### [EXTRACTED DATA]

■ ■ ■ ■ ■

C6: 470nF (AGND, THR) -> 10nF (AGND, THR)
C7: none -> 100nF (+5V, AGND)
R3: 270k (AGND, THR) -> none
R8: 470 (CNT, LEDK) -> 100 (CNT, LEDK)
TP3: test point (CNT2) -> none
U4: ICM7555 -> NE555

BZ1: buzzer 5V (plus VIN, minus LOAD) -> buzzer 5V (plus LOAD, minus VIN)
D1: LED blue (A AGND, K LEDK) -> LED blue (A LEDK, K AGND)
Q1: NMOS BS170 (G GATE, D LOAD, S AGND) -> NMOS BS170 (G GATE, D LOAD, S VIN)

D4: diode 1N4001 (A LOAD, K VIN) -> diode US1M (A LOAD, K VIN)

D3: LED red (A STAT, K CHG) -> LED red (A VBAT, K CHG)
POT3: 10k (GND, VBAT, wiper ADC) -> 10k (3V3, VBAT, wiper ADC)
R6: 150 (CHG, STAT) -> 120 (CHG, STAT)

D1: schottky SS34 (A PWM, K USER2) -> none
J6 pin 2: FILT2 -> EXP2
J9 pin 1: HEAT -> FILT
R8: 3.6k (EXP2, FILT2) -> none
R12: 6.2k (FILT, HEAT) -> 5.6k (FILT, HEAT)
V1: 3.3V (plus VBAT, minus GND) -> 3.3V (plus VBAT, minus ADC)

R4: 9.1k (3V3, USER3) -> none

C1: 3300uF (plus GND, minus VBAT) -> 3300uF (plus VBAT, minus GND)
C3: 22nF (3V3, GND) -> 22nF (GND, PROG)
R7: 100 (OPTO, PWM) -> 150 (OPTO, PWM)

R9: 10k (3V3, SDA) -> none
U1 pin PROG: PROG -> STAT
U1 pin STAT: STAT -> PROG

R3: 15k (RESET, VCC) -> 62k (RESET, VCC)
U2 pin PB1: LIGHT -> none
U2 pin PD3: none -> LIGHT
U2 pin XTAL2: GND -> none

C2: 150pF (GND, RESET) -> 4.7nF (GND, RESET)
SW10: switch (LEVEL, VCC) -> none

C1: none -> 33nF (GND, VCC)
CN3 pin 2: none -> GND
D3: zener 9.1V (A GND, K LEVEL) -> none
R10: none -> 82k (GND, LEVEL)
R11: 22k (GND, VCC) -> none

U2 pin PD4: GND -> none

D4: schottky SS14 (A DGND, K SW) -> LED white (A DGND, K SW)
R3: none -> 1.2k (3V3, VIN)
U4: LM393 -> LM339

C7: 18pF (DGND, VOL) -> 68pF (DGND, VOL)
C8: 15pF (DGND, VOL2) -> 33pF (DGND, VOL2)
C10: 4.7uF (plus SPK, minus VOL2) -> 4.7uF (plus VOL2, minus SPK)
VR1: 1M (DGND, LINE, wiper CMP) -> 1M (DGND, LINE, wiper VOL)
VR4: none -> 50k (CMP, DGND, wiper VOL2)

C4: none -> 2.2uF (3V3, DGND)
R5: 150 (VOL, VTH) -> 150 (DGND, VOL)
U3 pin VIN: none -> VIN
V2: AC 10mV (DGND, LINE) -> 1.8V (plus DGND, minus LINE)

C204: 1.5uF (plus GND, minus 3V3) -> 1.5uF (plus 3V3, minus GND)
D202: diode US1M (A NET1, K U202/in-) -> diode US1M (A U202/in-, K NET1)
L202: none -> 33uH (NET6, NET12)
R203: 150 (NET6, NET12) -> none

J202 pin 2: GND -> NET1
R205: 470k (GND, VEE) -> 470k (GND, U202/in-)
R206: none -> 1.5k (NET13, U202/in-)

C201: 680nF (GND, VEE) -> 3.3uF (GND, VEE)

■ ■ ■ ■ ■

### [REQUIRED WORK]
Repeat the material in full, exactly as it reads.

### [ANSWER TO THE PROBLEM]
C6: 470nF (AGND, THR) -> 10nF (AGND, THR)
C7: none -> 100nF (+5V, AGND)
R3: 270k (AGND, THR) -> none
R8: 470 (CNT, LEDK) -> 100 (CNT, LEDK)
TP3: test point (CNT2) -> none
U4: ICM7555 -> NE555

BZ1: buzzer 5V (plus VIN, minus LOAD) -> buzzer 5V (plus LOAD, minus VIN)
D1: LED blue (A AGND, K LEDK) -> LED blue (A LEDK, K AGND)
Q1: NMOS BS170 (G GATE, D LOAD, S AGND) -> NMOS BS170 (G GATE, D LOAD, S VIN)

D4: diode 1N4001 (A LOAD, K VIN) -> diode US1M (A LOAD, K VIN)

D3: LED red (A STAT, K CHG) -> LED red (A VBAT, K CHG)
POT3: 10k (GND, VBAT, wiper ADC) -> 10k (3V3, VBAT, wiper ADC)
R6: 150 (CHG, STAT) -> 120 (CHG, STAT)

D1: schottky SS34 (A PWM, K USER2) -> none
J6 pin 2: FILT2 -> EXP2
J9 pin 1: HEAT -> FILT
R8: 3.6k (EXP2, FILT2) -> none
R12: 6.2k (FILT, HEAT) -> 5.6k (FILT, HEAT)
V1: 3.3V (plus VBAT, minus GND) -> 3.3V (plus VBAT, minus ADC)

R4: 9.1k (3V3, USER3) -> none

C1: 3300uF (plus GND, minus VBAT) -> 3300uF (plus VBAT, minus GND)
C3: 22nF (3V3, GND) -> 22nF (GND, PROG)
R7: 100 (OPTO, PWM) -> 150 (OPTO, PWM)

R9: 10k (3V3, SDA) -> none
U1 pin PROG: PROG -> STAT
U1 pin STAT: STAT -> PROG

R3: 15k (RESET, VCC) -> 62k (RESET, VCC)
U2 pin PB1: LIGHT -> none
U2 pin PD3: none -> LIGHT
U2 pin XTAL2: GND -> none

C2: 150pF (GND, RESET) -> 4.7nF (GND, RESET)
SW10: switch (LEVEL, VCC) -> none

C1: none -> 33nF (GND, VCC)
CN3 pin 2: none -> GND
D3: zener 9.1V (A GND, K LEVEL) -> none
R10: none -> 82k (GND, LEVEL)
R11: 22k (GND, VCC) -> none

U2 pin PD4: GND -> none

D4: schottky SS14 (A DGND, K SW) -> LED white (A DGND, K SW)
R3: none -> 1.2k (3V3, VIN)
U4: LM393 -> LM339

C7: 18pF (DGND, VOL) -> 68pF (DGND, VOL)
C8: 15pF (DGND, VOL2) -> 33pF (DGND, VOL2)
C10: 4.7uF (plus SPK, minus VOL2) -> 4.7uF (plus VOL2, minus SPK)
VR1: 1M (DGND, LINE, wiper CMP) -> 1M (DGND, LINE, wiper VOL)
VR4: none -> 50k (CMP, DGND, wiper VOL2)

C4: none -> 2.2uF (3V3, DGND)
R5: 150 (VOL, VTH) -> 150 (DGND, VOL)
U3 pin VIN: none -> VIN
V2: AC 10mV (DGND, LINE) -> 1.8V (plus DGND, minus LINE)

C204: 1.5uF (plus GND, minus 3V3) -> 1.5uF (plus 3V3, minus GND)
D202: diode US1M (A NET1, K U202/in-) -> diode US1M (A U202/in-, K NET1)
L202: none -> 33uH (NET6, NET12)
R203: 150 (NET6, NET12) -> none

J202 pin 2: GND -> NET1
R205: 470k (GND, VEE) -> 470k (GND, U202/in-)
R206: none -> 1.5k (NET13, U202/in-)

C201: 680nF (GND, VEE) -> 3.3uF (GND, VEE)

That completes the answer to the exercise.